Your objective: Given the material below, repeat exactly the lines from the one containing "orange brick E1:F2" through the final line, and nothing else.

Supplied material:
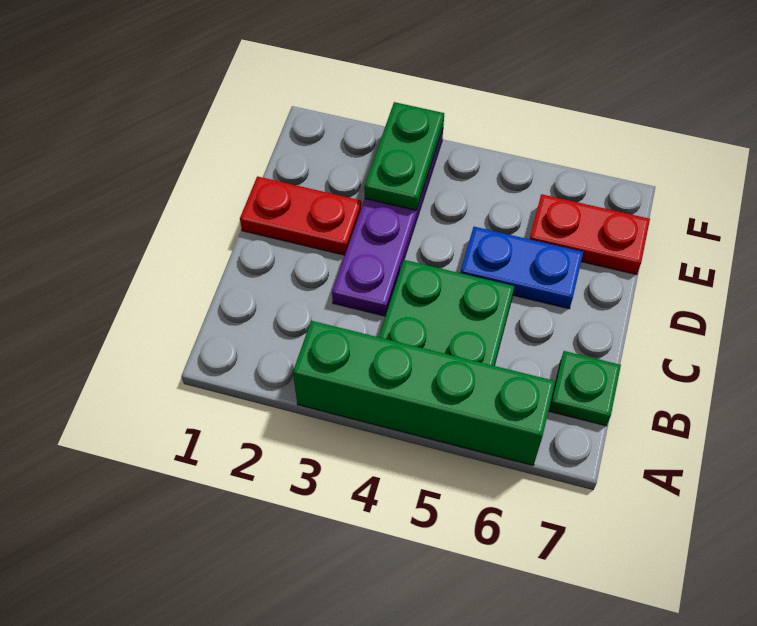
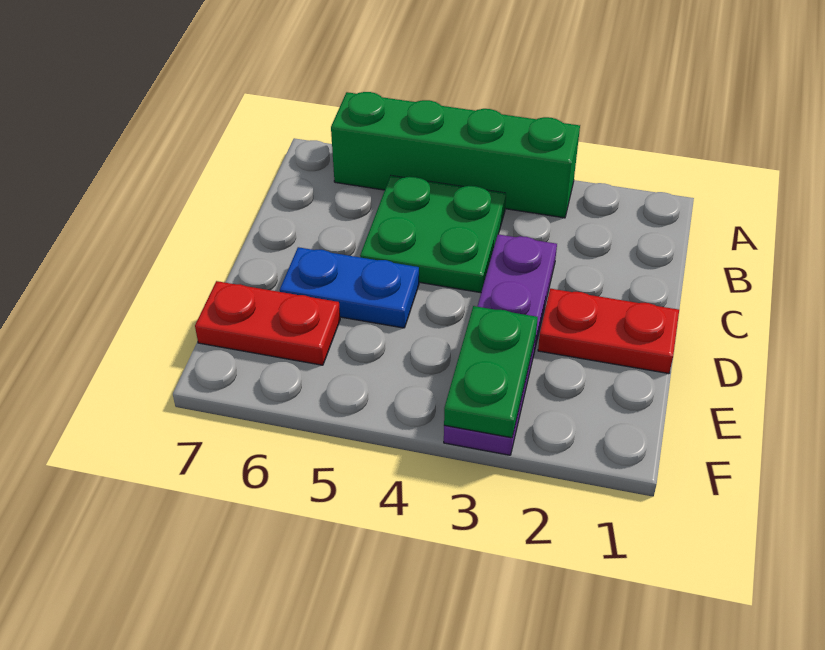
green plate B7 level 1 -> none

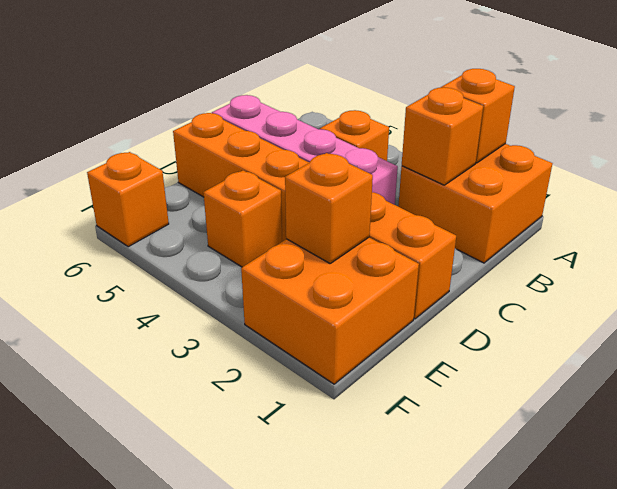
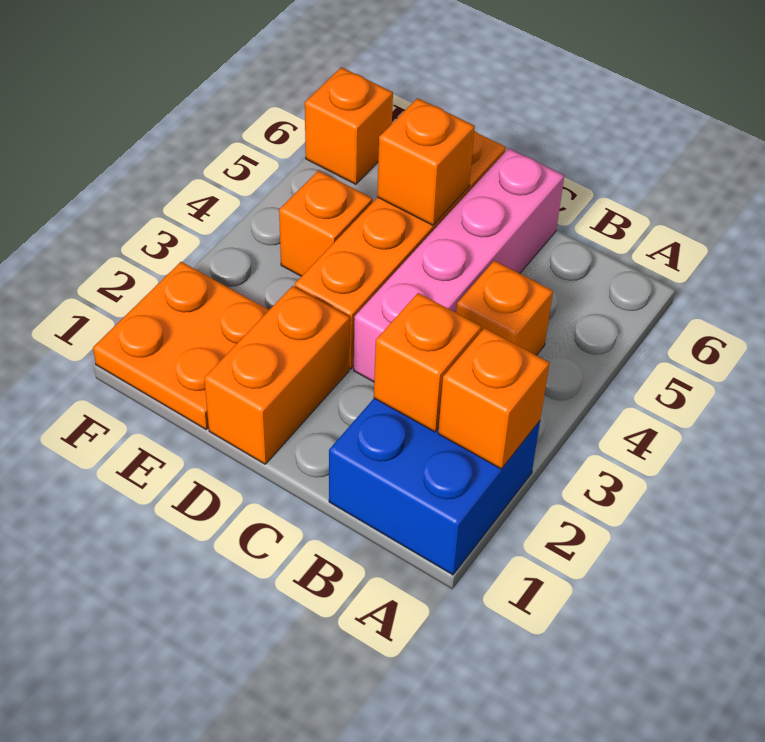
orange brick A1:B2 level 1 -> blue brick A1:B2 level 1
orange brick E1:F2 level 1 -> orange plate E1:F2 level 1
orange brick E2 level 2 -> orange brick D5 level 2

Result for this task:
orange brick E1:F2 level 1 -> orange plate E1:F2 level 1
orange brick E2 level 2 -> orange brick D5 level 2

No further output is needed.